### WHAT TO PRODUCE
Output the full listing below exactly; the images stay out.

### SUPPLIED INFORMATION

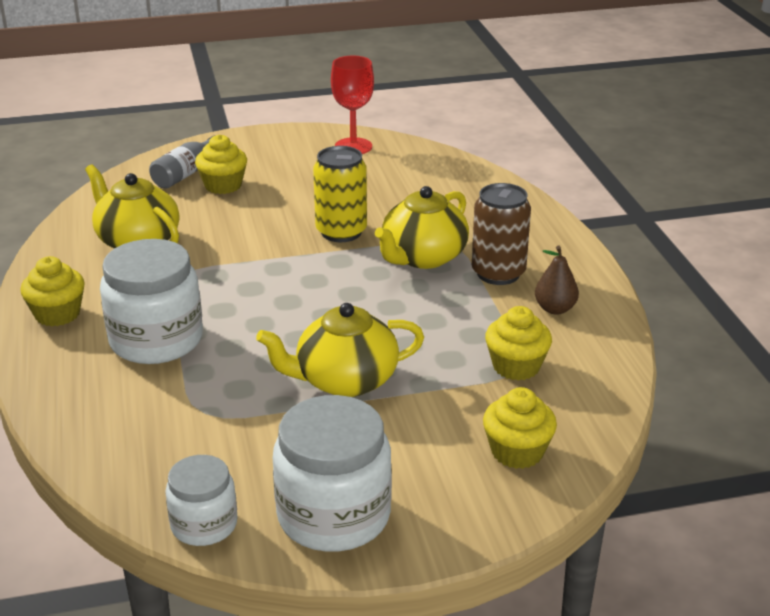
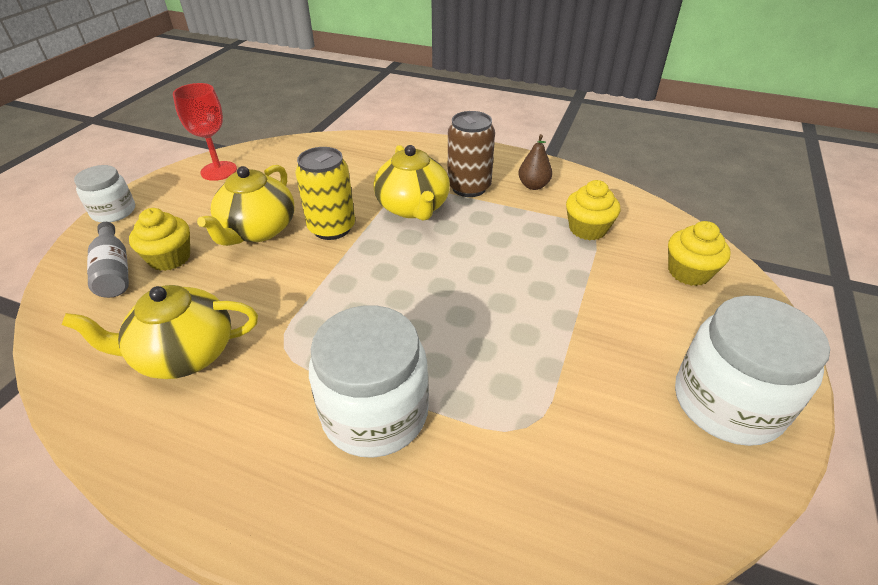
camera: 55 degrees left, 10 degrees up
(57, 314) = (241, 481): yellow cupcake -> none
(204, 524) = (706, 503): white jar -> white jar (114, 211)
(344, 380) = (543, 316): yellow teapot -> yellow teapot (258, 230)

### EXERCISE ANSWER
camera: 55 degrees left, 10 degrees up
(57, 314) = (241, 481): yellow cupcake -> none
(204, 524) = (706, 503): white jar -> white jar (114, 211)
(344, 380) = (543, 316): yellow teapot -> yellow teapot (258, 230)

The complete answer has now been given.